> Records to process
____
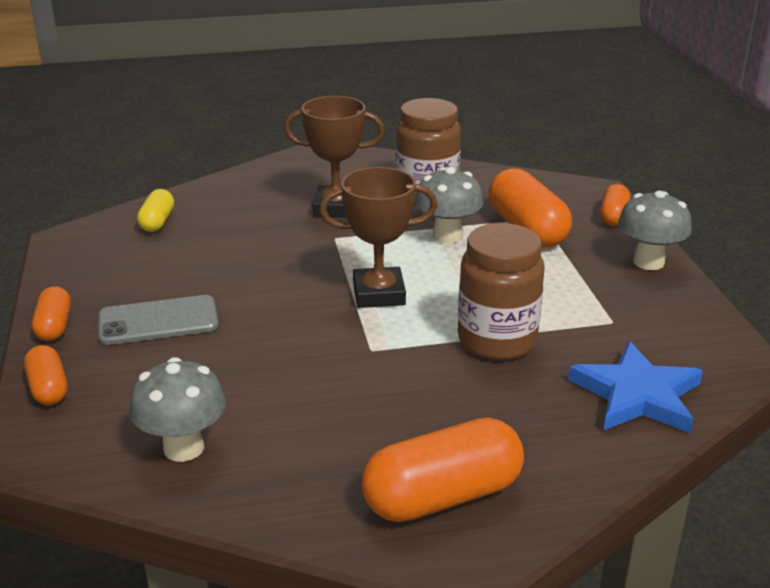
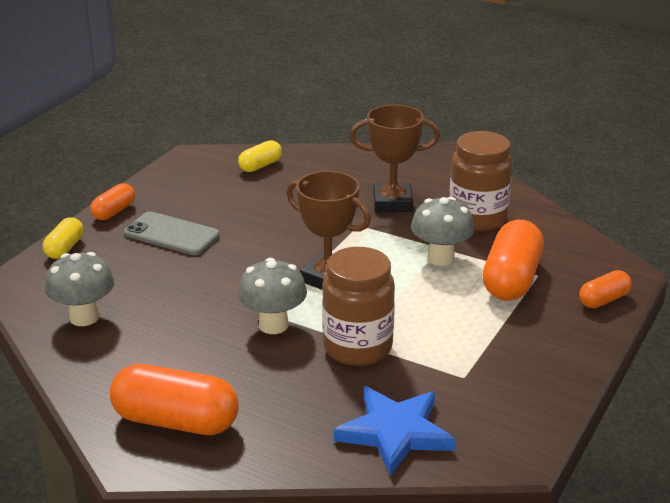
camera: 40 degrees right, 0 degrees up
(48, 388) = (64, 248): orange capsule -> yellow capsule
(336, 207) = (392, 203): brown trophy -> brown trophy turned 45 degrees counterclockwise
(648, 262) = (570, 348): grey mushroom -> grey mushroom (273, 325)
____
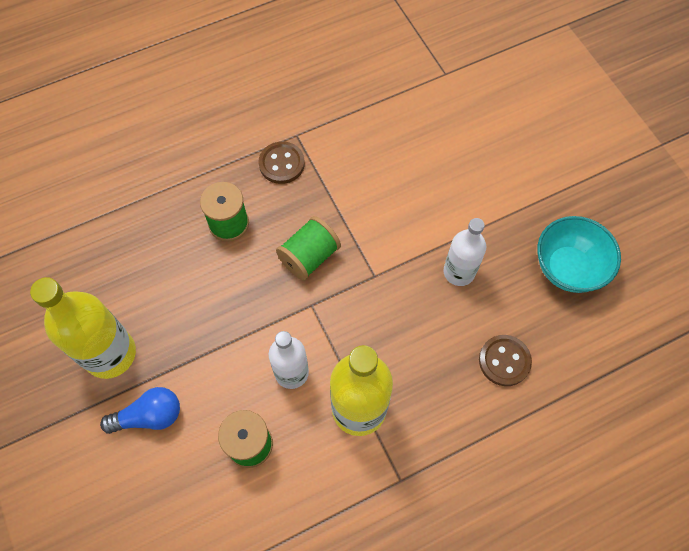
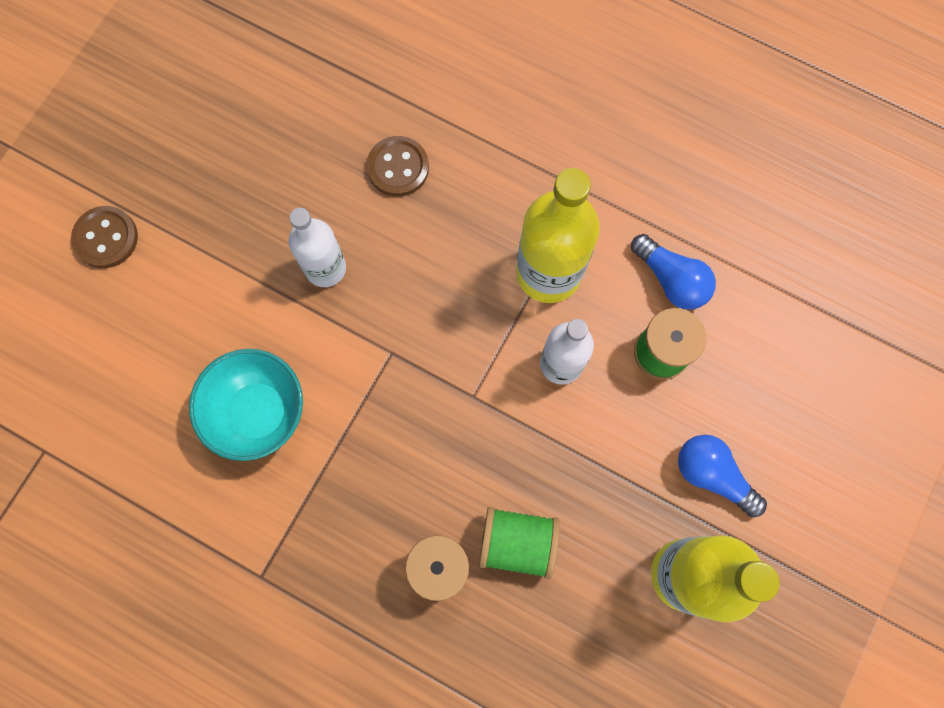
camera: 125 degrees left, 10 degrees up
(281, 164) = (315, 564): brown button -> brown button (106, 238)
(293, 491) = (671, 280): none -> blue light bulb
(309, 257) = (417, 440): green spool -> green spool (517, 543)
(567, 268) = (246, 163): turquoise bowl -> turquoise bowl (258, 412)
____
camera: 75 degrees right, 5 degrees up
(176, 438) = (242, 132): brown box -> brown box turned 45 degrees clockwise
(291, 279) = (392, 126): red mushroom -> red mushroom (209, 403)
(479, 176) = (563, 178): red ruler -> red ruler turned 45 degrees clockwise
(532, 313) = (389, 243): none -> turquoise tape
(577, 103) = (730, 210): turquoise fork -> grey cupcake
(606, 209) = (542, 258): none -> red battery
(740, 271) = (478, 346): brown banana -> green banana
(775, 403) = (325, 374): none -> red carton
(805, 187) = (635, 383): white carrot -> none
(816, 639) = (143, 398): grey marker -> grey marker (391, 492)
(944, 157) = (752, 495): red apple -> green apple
____
> Instructions for the task
Taking the records above, retype every line from the one with "camera: 75 degrees right, 5 degrees up" down to the one with "(606, 209) = (542, 258): none -> red battery", exactly and with nothing else.

> Expected output
camera: 75 degrees right, 5 degrees up
(176, 438) = (242, 132): brown box -> brown box turned 45 degrees clockwise
(291, 279) = (392, 126): red mushroom -> red mushroom (209, 403)
(479, 176) = (563, 178): red ruler -> red ruler turned 45 degrees clockwise
(532, 313) = (389, 243): none -> turquoise tape
(577, 103) = (730, 210): turquoise fork -> grey cupcake
(606, 209) = (542, 258): none -> red battery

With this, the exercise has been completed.